What is needed. Please copy, with no word changed, only the run of lines that opens with the line containing "TR1: NPN BC547" and closes with the last line below.
[Supplied records — start]
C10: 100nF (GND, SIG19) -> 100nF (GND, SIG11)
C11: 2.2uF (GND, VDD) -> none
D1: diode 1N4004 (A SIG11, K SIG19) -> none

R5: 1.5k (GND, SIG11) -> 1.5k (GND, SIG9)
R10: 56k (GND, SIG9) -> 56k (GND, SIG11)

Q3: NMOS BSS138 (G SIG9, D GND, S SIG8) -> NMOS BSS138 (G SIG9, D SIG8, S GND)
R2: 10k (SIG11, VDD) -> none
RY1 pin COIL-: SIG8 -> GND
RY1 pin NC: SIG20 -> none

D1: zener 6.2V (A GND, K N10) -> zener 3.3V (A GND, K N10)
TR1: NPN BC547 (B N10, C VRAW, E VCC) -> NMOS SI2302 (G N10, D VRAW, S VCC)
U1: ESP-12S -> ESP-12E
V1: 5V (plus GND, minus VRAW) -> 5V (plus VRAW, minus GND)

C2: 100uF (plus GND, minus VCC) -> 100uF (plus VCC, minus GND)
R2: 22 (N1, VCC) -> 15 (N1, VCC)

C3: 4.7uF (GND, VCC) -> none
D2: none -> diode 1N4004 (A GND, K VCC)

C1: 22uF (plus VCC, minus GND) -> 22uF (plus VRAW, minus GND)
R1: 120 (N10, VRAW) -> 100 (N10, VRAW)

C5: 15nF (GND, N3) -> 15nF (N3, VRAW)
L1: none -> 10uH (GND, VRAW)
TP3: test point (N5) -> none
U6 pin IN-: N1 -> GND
[Supplied records — finish]
Response.
TR1: NPN BC547 (B N10, C VRAW, E VCC) -> NMOS SI2302 (G N10, D VRAW, S VCC)
U1: ESP-12S -> ESP-12E
V1: 5V (plus GND, minus VRAW) -> 5V (plus VRAW, minus GND)

C2: 100uF (plus GND, minus VCC) -> 100uF (plus VCC, minus GND)
R2: 22 (N1, VCC) -> 15 (N1, VCC)

C3: 4.7uF (GND, VCC) -> none
D2: none -> diode 1N4004 (A GND, K VCC)

C1: 22uF (plus VCC, minus GND) -> 22uF (plus VRAW, minus GND)
R1: 120 (N10, VRAW) -> 100 (N10, VRAW)

C5: 15nF (GND, N3) -> 15nF (N3, VRAW)
L1: none -> 10uH (GND, VRAW)
TP3: test point (N5) -> none
U6 pin IN-: N1 -> GND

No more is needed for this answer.